*Data for processing:*
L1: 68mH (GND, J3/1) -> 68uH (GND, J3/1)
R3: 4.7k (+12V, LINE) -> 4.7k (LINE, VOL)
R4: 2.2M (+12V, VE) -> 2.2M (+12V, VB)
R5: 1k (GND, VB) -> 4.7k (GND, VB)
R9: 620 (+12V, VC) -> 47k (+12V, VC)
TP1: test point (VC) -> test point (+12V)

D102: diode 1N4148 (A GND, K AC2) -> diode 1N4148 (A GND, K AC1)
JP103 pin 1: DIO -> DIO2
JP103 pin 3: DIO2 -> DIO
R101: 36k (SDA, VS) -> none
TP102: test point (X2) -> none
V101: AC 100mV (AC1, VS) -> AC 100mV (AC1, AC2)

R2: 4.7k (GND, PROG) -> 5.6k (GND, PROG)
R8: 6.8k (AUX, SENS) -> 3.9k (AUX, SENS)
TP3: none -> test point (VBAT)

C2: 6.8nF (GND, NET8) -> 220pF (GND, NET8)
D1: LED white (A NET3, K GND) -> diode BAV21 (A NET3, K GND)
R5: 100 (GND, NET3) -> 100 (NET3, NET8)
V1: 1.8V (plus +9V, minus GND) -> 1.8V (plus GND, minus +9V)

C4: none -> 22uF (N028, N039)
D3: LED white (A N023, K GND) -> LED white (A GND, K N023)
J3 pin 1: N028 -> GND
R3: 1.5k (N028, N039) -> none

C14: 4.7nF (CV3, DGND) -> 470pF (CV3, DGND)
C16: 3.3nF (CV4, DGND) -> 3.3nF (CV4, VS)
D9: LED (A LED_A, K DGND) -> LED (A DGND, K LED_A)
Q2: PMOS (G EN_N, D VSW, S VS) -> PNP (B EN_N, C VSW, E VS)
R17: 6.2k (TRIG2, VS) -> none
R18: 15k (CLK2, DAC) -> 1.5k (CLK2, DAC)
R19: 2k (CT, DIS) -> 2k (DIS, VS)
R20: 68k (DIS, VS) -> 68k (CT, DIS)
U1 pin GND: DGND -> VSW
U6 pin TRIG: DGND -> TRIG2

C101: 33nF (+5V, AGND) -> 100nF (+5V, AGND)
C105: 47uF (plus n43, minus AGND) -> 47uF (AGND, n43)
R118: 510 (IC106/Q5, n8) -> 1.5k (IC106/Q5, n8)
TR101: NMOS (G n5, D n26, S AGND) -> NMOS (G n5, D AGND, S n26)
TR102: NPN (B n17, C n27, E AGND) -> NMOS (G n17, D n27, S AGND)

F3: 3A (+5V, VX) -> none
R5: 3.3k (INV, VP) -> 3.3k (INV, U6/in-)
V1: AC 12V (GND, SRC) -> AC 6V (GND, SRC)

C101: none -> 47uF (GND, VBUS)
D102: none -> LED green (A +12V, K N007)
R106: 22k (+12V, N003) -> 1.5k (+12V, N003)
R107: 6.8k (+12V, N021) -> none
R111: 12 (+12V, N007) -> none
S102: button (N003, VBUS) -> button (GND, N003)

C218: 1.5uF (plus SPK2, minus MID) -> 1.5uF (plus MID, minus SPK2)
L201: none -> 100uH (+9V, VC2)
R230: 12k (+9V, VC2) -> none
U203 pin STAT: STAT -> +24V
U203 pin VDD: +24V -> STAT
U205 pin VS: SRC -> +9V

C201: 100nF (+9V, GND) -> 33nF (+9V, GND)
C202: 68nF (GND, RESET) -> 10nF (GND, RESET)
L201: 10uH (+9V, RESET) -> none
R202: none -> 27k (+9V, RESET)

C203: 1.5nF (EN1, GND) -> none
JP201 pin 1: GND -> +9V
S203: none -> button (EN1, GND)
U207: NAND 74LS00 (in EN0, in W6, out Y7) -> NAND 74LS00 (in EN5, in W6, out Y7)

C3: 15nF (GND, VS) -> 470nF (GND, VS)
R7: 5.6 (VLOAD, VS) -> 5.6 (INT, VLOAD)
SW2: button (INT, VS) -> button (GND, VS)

*Task brief:*
Each record above needs to be transcribed word for word.

*Exercise solution:*
L1: 68mH (GND, J3/1) -> 68uH (GND, J3/1)
R3: 4.7k (+12V, LINE) -> 4.7k (LINE, VOL)
R4: 2.2M (+12V, VE) -> 2.2M (+12V, VB)
R5: 1k (GND, VB) -> 4.7k (GND, VB)
R9: 620 (+12V, VC) -> 47k (+12V, VC)
TP1: test point (VC) -> test point (+12V)

D102: diode 1N4148 (A GND, K AC2) -> diode 1N4148 (A GND, K AC1)
JP103 pin 1: DIO -> DIO2
JP103 pin 3: DIO2 -> DIO
R101: 36k (SDA, VS) -> none
TP102: test point (X2) -> none
V101: AC 100mV (AC1, VS) -> AC 100mV (AC1, AC2)

R2: 4.7k (GND, PROG) -> 5.6k (GND, PROG)
R8: 6.8k (AUX, SENS) -> 3.9k (AUX, SENS)
TP3: none -> test point (VBAT)

C2: 6.8nF (GND, NET8) -> 220pF (GND, NET8)
D1: LED white (A NET3, K GND) -> diode BAV21 (A NET3, K GND)
R5: 100 (GND, NET3) -> 100 (NET3, NET8)
V1: 1.8V (plus +9V, minus GND) -> 1.8V (plus GND, minus +9V)

C4: none -> 22uF (N028, N039)
D3: LED white (A N023, K GND) -> LED white (A GND, K N023)
J3 pin 1: N028 -> GND
R3: 1.5k (N028, N039) -> none

C14: 4.7nF (CV3, DGND) -> 470pF (CV3, DGND)
C16: 3.3nF (CV4, DGND) -> 3.3nF (CV4, VS)
D9: LED (A LED_A, K DGND) -> LED (A DGND, K LED_A)
Q2: PMOS (G EN_N, D VSW, S VS) -> PNP (B EN_N, C VSW, E VS)
R17: 6.2k (TRIG2, VS) -> none
R18: 15k (CLK2, DAC) -> 1.5k (CLK2, DAC)
R19: 2k (CT, DIS) -> 2k (DIS, VS)
R20: 68k (DIS, VS) -> 68k (CT, DIS)
U1 pin GND: DGND -> VSW
U6 pin TRIG: DGND -> TRIG2

C101: 33nF (+5V, AGND) -> 100nF (+5V, AGND)
C105: 47uF (plus n43, minus AGND) -> 47uF (AGND, n43)
R118: 510 (IC106/Q5, n8) -> 1.5k (IC106/Q5, n8)
TR101: NMOS (G n5, D n26, S AGND) -> NMOS (G n5, D AGND, S n26)
TR102: NPN (B n17, C n27, E AGND) -> NMOS (G n17, D n27, S AGND)

F3: 3A (+5V, VX) -> none
R5: 3.3k (INV, VP) -> 3.3k (INV, U6/in-)
V1: AC 12V (GND, SRC) -> AC 6V (GND, SRC)

C101: none -> 47uF (GND, VBUS)
D102: none -> LED green (A +12V, K N007)
R106: 22k (+12V, N003) -> 1.5k (+12V, N003)
R107: 6.8k (+12V, N021) -> none
R111: 12 (+12V, N007) -> none
S102: button (N003, VBUS) -> button (GND, N003)

C218: 1.5uF (plus SPK2, minus MID) -> 1.5uF (plus MID, minus SPK2)
L201: none -> 100uH (+9V, VC2)
R230: 12k (+9V, VC2) -> none
U203 pin STAT: STAT -> +24V
U203 pin VDD: +24V -> STAT
U205 pin VS: SRC -> +9V

C201: 100nF (+9V, GND) -> 33nF (+9V, GND)
C202: 68nF (GND, RESET) -> 10nF (GND, RESET)
L201: 10uH (+9V, RESET) -> none
R202: none -> 27k (+9V, RESET)

C203: 1.5nF (EN1, GND) -> none
JP201 pin 1: GND -> +9V
S203: none -> button (EN1, GND)
U207: NAND 74LS00 (in EN0, in W6, out Y7) -> NAND 74LS00 (in EN5, in W6, out Y7)

C3: 15nF (GND, VS) -> 470nF (GND, VS)
R7: 5.6 (VLOAD, VS) -> 5.6 (INT, VLOAD)
SW2: button (INT, VS) -> button (GND, VS)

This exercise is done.